• [Activity]:
Could you filter the material and copy every line where the word "down" occurs?

• [Data shown]:

_ _ _

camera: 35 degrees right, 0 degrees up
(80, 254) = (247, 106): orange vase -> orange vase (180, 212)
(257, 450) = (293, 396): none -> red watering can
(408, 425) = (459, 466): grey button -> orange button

_ _ _

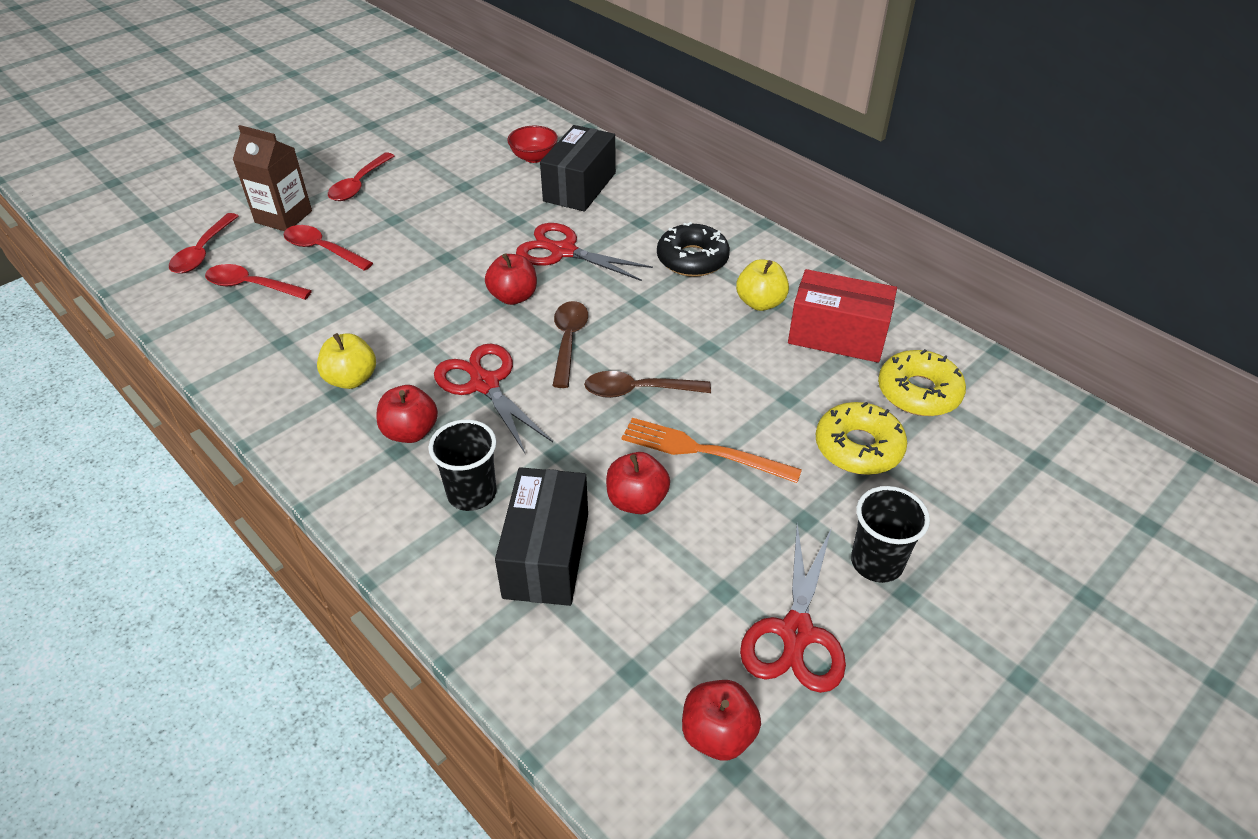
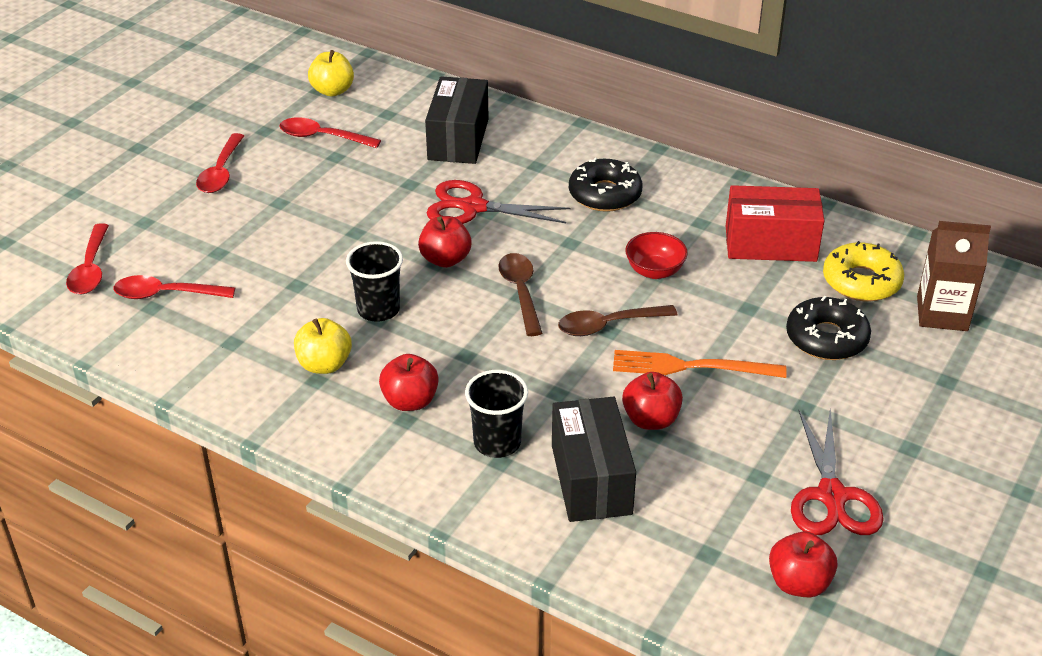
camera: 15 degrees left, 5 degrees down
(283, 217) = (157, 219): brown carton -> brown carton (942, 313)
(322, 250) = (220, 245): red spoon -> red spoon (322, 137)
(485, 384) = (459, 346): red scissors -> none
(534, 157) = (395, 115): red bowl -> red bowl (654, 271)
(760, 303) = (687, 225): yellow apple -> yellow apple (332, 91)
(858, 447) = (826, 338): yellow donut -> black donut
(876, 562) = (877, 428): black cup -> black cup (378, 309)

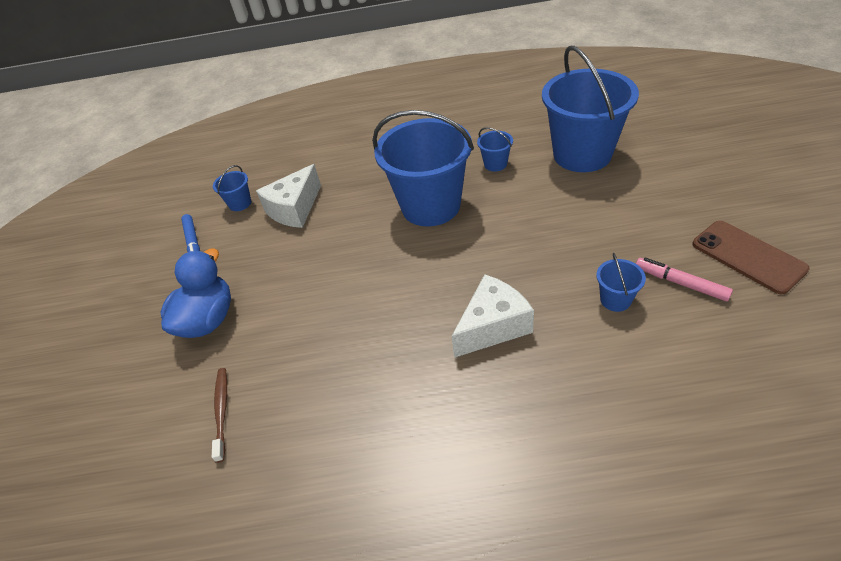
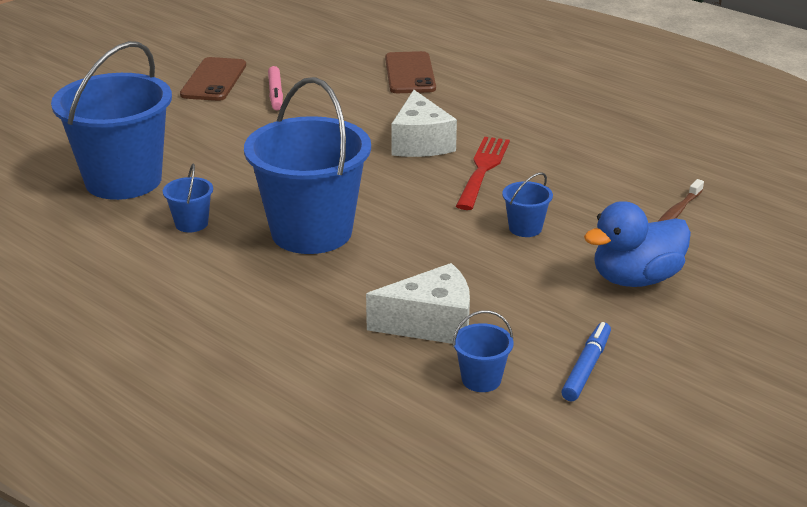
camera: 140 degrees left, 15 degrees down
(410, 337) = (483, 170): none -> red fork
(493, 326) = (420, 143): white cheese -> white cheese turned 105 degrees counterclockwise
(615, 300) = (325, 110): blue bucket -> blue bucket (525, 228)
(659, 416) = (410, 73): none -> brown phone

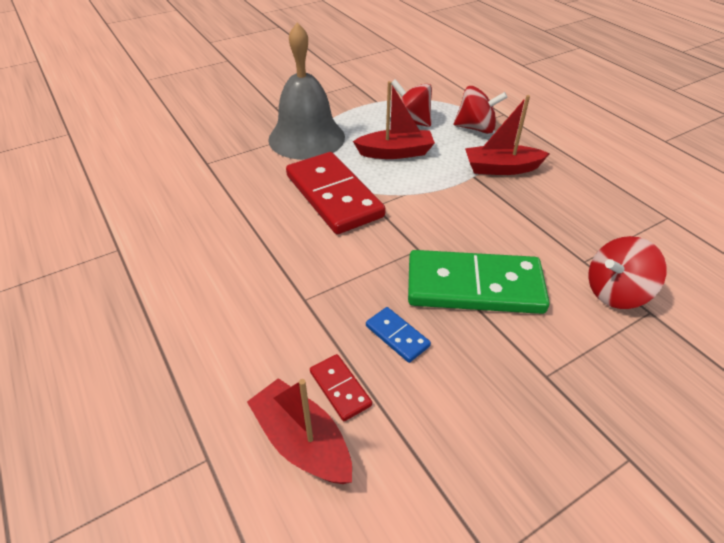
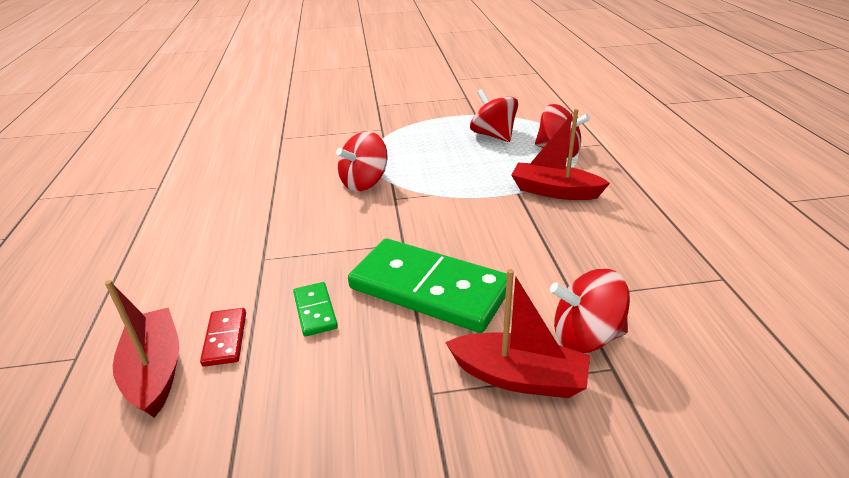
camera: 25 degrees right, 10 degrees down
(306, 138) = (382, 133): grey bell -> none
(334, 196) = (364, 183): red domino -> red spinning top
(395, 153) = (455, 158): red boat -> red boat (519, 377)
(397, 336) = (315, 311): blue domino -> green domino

_ _ _

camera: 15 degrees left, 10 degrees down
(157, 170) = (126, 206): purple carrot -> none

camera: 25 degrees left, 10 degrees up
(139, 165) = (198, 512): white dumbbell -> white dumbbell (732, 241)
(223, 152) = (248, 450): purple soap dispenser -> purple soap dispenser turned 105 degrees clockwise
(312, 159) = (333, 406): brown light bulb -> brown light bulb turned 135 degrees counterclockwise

_ _ _

• [Task response]:
camera: 15 degrees left, 5 degrees down
camera: 140 degrees left, 15 degrees down
camera: 25 degrees right, 10 degrees down
camera: 15 degrees left, 10 degrees down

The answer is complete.